● **Data provided**
+ + + + +
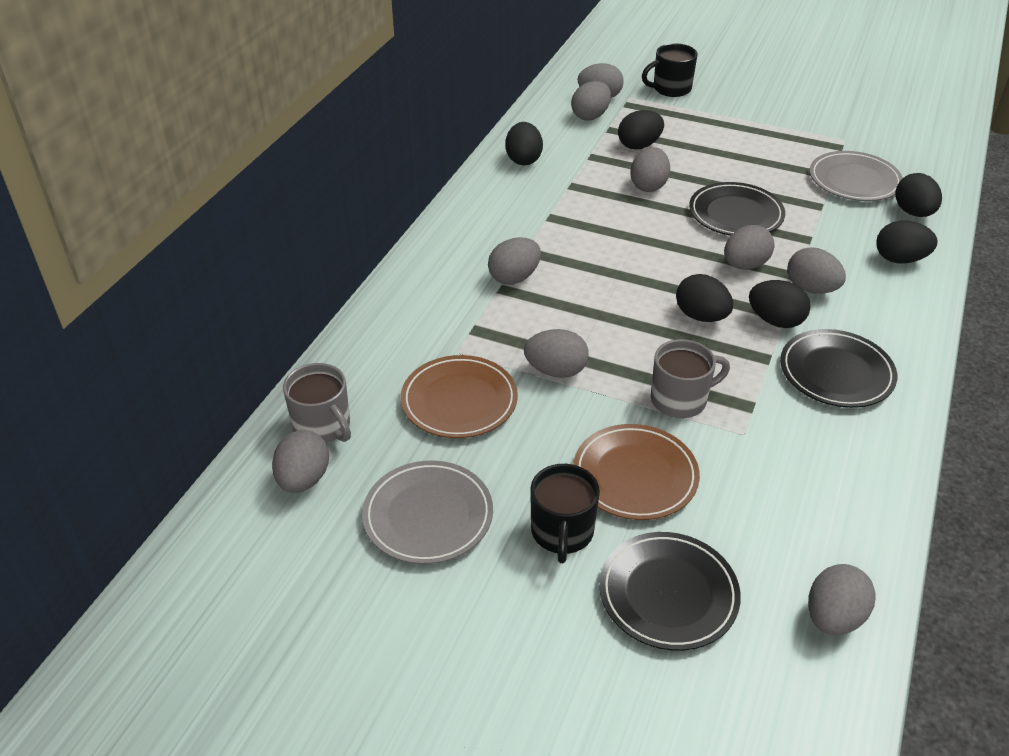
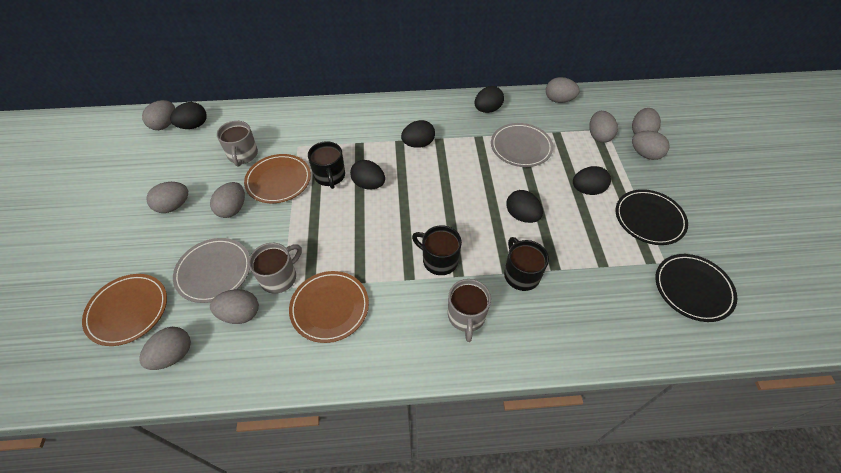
black mug: 2 -> 3
black plate: 3 -> 2
brown plate: 2 -> 3
grey mug: 2 -> 3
+ + + + +
Please reproduce the whole listing exactly; the pictures stay out.

● **Result of this task**
black mug: 2 -> 3
black plate: 3 -> 2
brown plate: 2 -> 3
grey mug: 2 -> 3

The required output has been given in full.